BEGIN
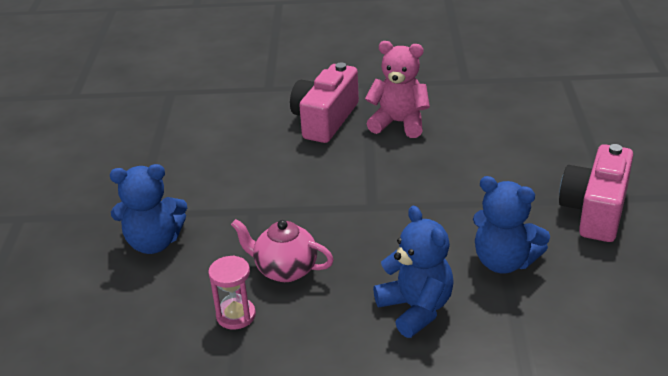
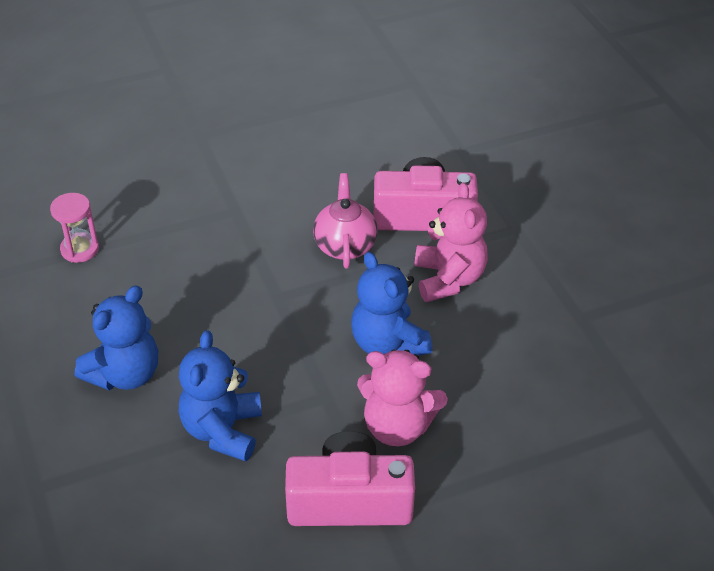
camera: 65 degrees right, 10 degrees up
(154, 242) = (162, 162): blue teddy bear -> blue teddy bear (388, 343)
(285, 270) = (152, 262): pink teapot -> pink teapot (345, 245)
(533, 175) = (397, 426): none -> pink teddy bear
END
Would you return the whole listing above exactly as written, skipping any image?

camera: 65 degrees right, 10 degrees up
(154, 242) = (162, 162): blue teddy bear -> blue teddy bear (388, 343)
(285, 270) = (152, 262): pink teapot -> pink teapot (345, 245)
(533, 175) = (397, 426): none -> pink teddy bear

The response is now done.